# What you are asked to do:
Lines in which "yellow" appears should be pulled from the data below.

# Exercise material:

■ ■ ■ ■ ■ ■ ■

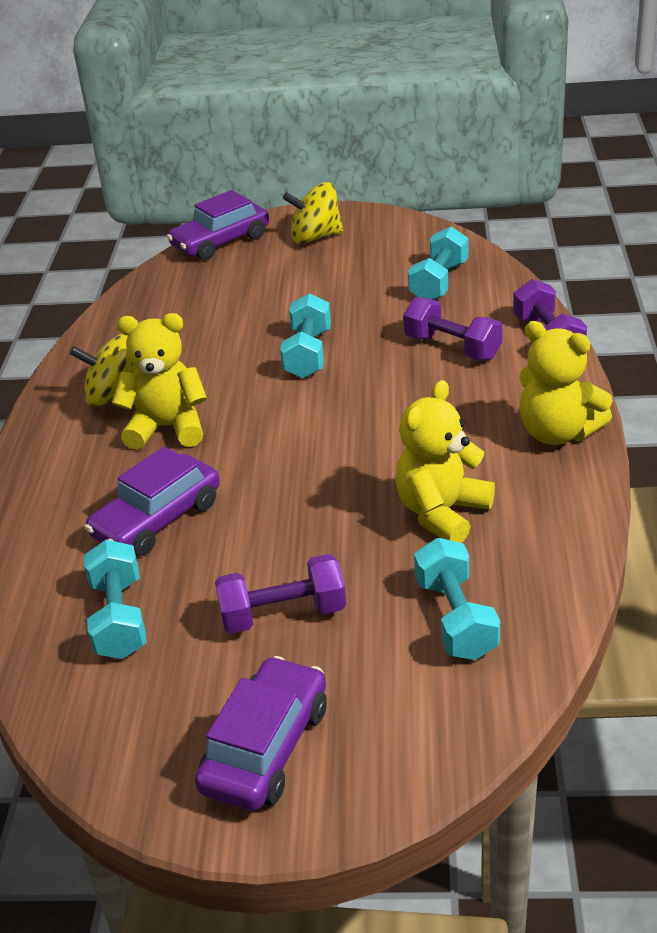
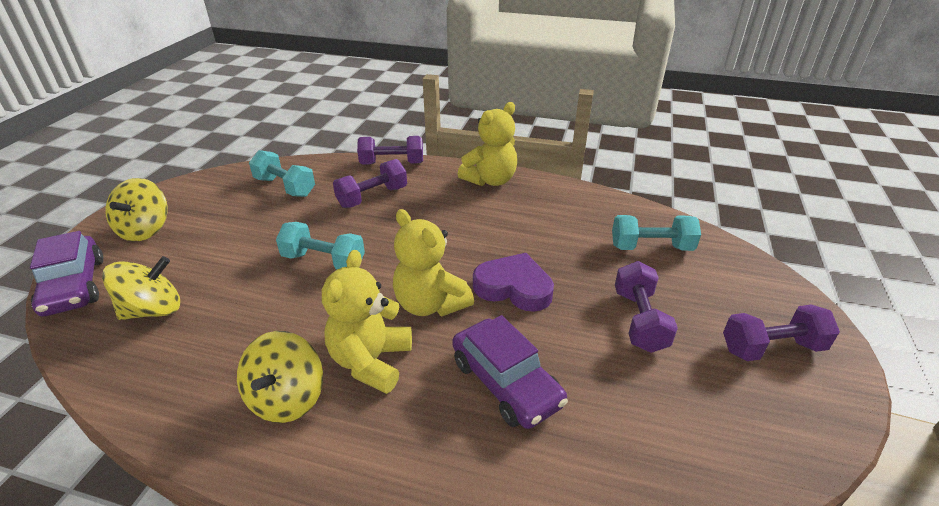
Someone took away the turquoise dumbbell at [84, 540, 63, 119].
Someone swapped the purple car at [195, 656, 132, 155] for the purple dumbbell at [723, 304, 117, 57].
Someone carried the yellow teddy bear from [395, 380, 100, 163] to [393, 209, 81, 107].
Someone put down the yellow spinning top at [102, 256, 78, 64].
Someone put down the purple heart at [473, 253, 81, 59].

■ ■ ■ ■ ■ ■ ■

# Solution to this problem:
Someone carried the yellow teddy bear from [395, 380, 100, 163] to [393, 209, 81, 107].
Someone put down the yellow spinning top at [102, 256, 78, 64].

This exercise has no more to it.